§ **MATERIAL FOR THIS TASK**:
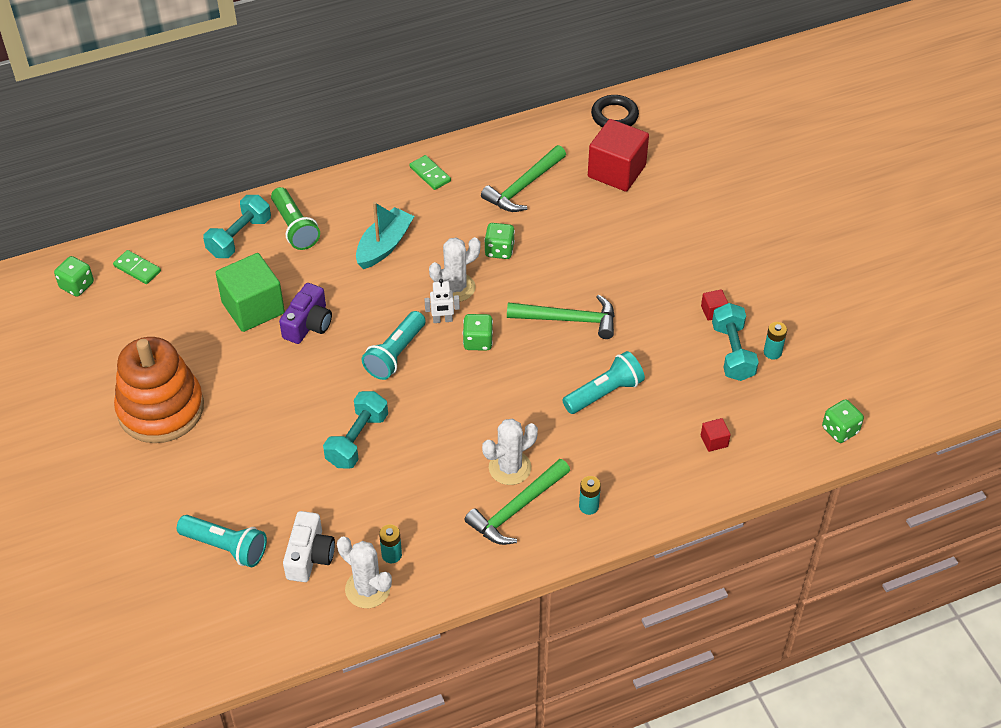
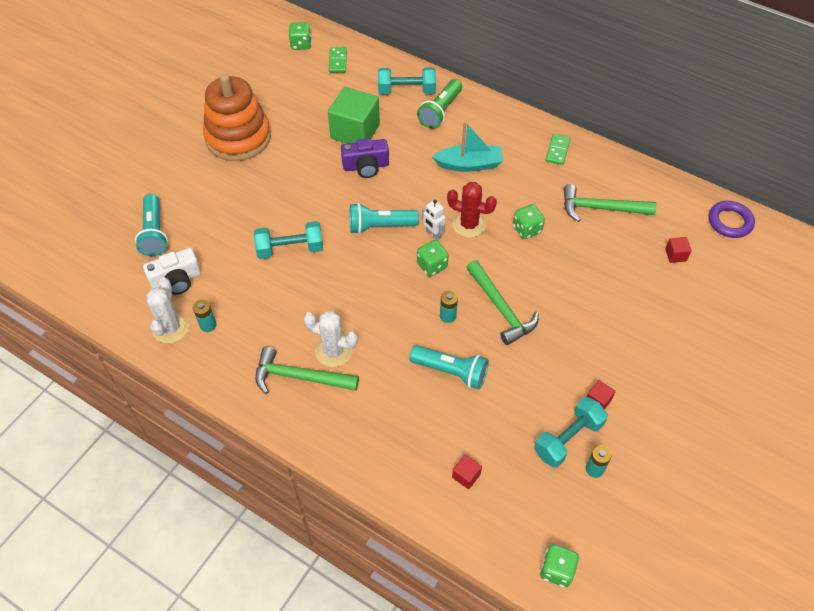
camera: 55 degrees right, 5 degrees up
(455, 287) = (469, 224): white cactus -> red cactus
(588, 506) = (336, 422): turquoise battery -> turquoise battery (448, 316)
(614, 116) = (729, 222): black ring -> purple ring
(616, 171) = (675, 255): red cube -> red cube, size x0.42

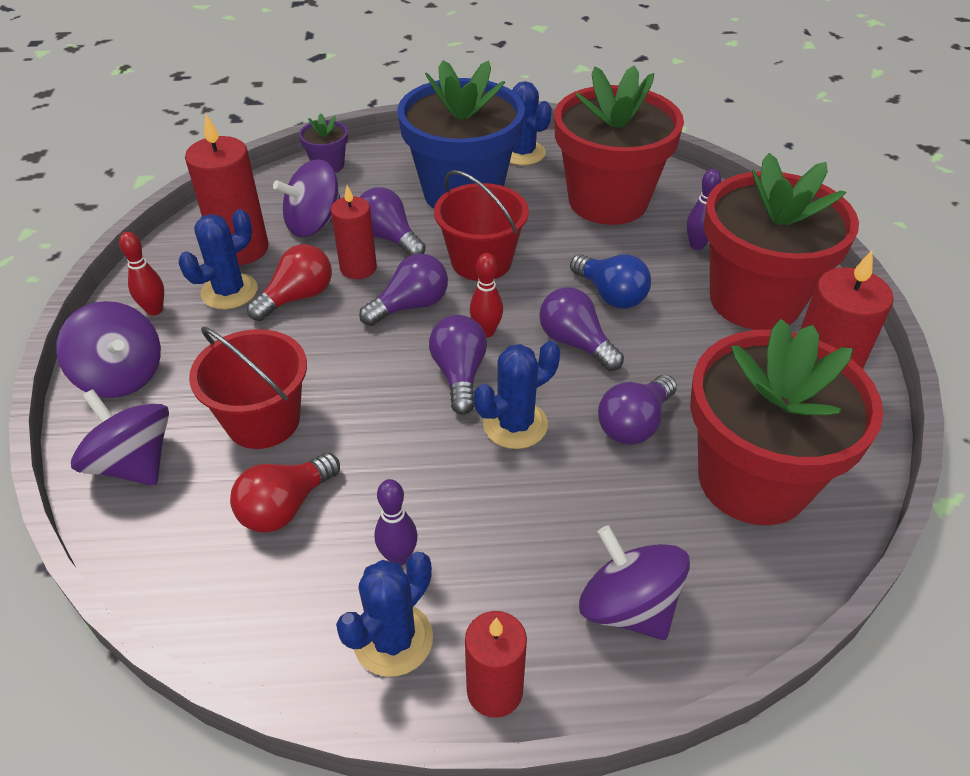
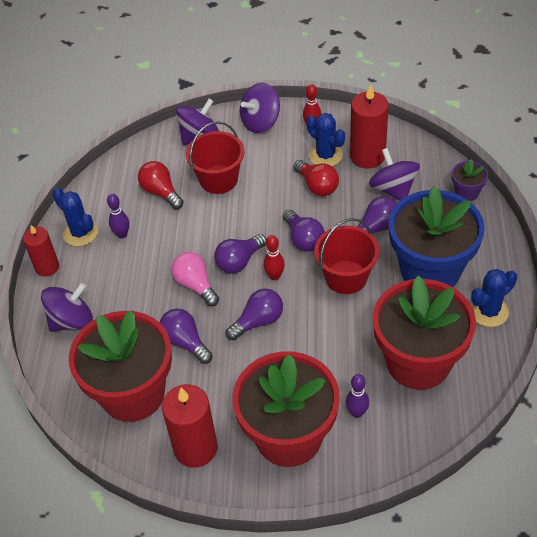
camera: 100 degrees right, 5 degrees up
(358, 268) = (343, 213): red candle -> none
(459, 374) = (239, 261): purple light bulb -> purple light bulb turned 135 degrees clockwise
(515, 424) = (195, 285): blue cactus -> pink light bulb
(610, 295) = (303, 347): blue light bulb -> none

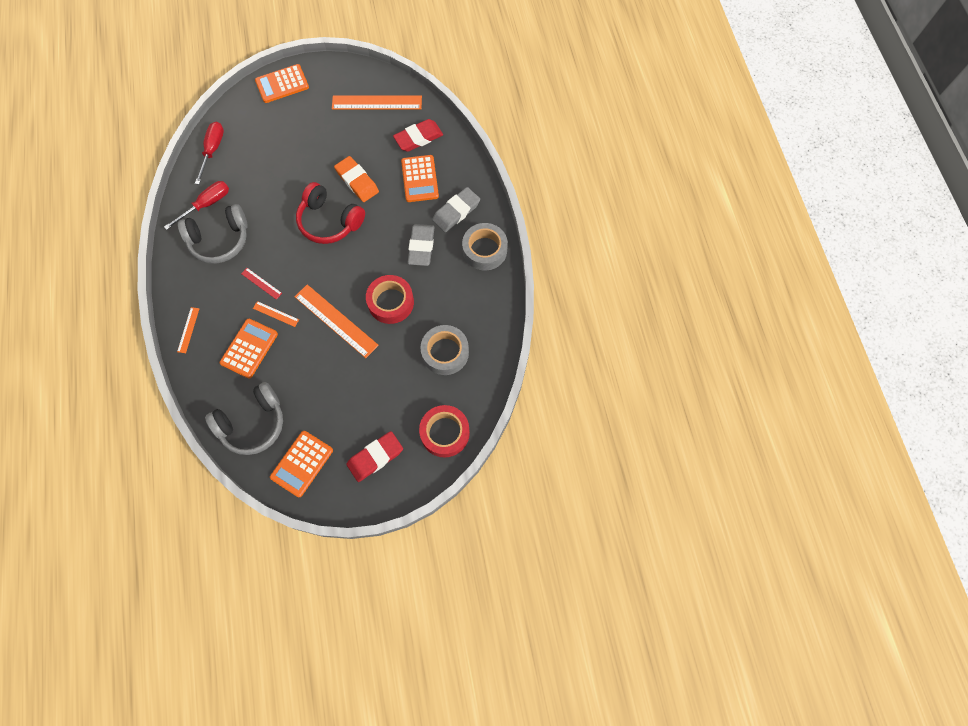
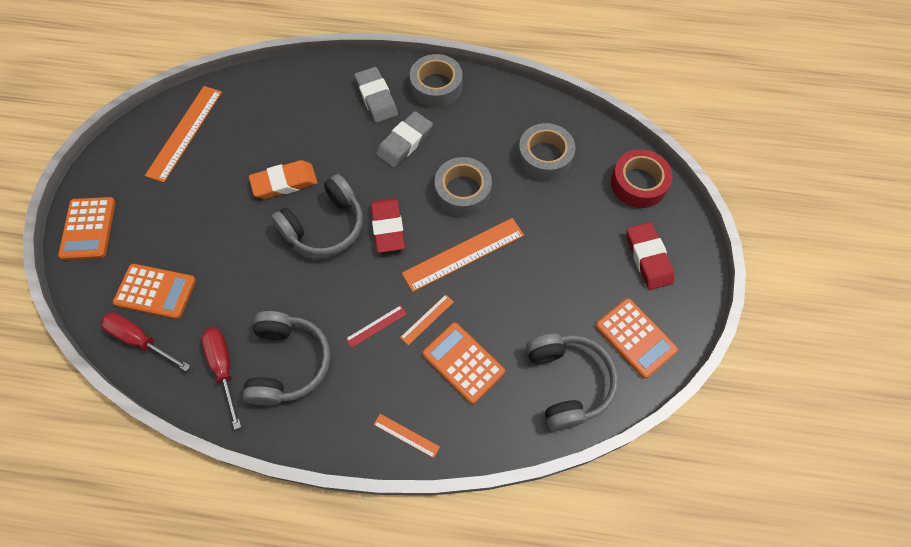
camera: 70 degrees left, 5 degrees down
(329, 221) = (325, 226): red headphones -> grey headphones
(391, 302) = (463, 191): red tape -> grey tape
(418, 138) = (260, 105): red eraser -> red eraser (388, 227)
(420, 179) = (316, 119): orange calculator -> orange calculator (155, 291)
(421, 246) = (405, 142): grey eraser -> grey eraser turned 75 degrees counterclockwise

§ **THE TASK**:
Your answer must be a verbatim copy of the entries above, with no images included.

§ **EXERCISE OUTPUT**:
camera: 55 degrees right, 5 degrees up
(455, 287) = (469, 224): white cactus -> red cactus
(588, 506) = (336, 422): turquoise battery -> turquoise battery (448, 316)
(614, 116) = (729, 222): black ring -> purple ring
(616, 171) = (675, 255): red cube -> red cube, size x0.42

camera: 100 degrees right, 5 degrees up
(358, 268) = (343, 213): red candle -> none
(459, 374) = (239, 261): purple light bulb -> purple light bulb turned 135 degrees clockwise
(515, 424) = (195, 285): blue cactus -> pink light bulb
(610, 295) = (303, 347): blue light bulb -> none

camera: 70 degrees left, 5 degrees down
(329, 221) = (325, 226): red headphones -> grey headphones
(391, 302) = (463, 191): red tape -> grey tape
(418, 138) = (260, 105): red eraser -> red eraser (388, 227)
(420, 179) = (316, 119): orange calculator -> orange calculator (155, 291)
(421, 246) = (405, 142): grey eraser -> grey eraser turned 75 degrees counterclockwise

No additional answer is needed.